WHAT YOU NEED TO DO:
The data below holds a line containing "purple brick F2" and a line containing "grey brick F6"; please quote exactly those two lines and every line between them, and nothing else.

ENTRIES SHOWN:
^^^^^^^^^^^^^^^^
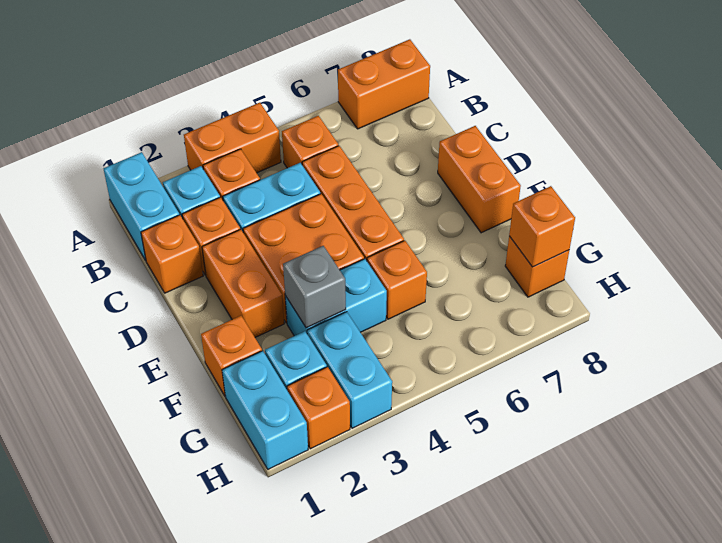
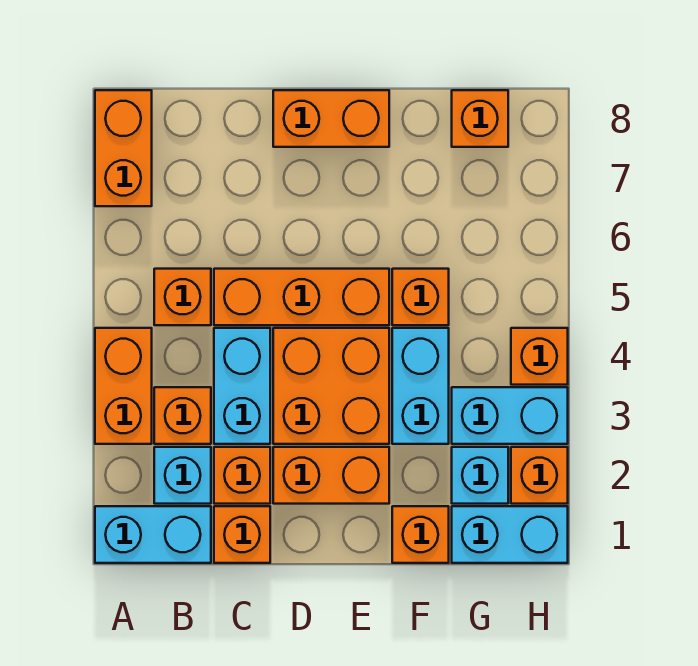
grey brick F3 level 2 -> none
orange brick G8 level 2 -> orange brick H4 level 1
^^^^^^^^^^^^^^^^
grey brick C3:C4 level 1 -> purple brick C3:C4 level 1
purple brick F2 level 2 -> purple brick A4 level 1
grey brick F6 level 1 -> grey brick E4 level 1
^^^^^^^^^^^^^^^^
ANSWER TO THE PROBLEM:
purple brick F2 level 2 -> purple brick A4 level 1
grey brick F6 level 1 -> grey brick E4 level 1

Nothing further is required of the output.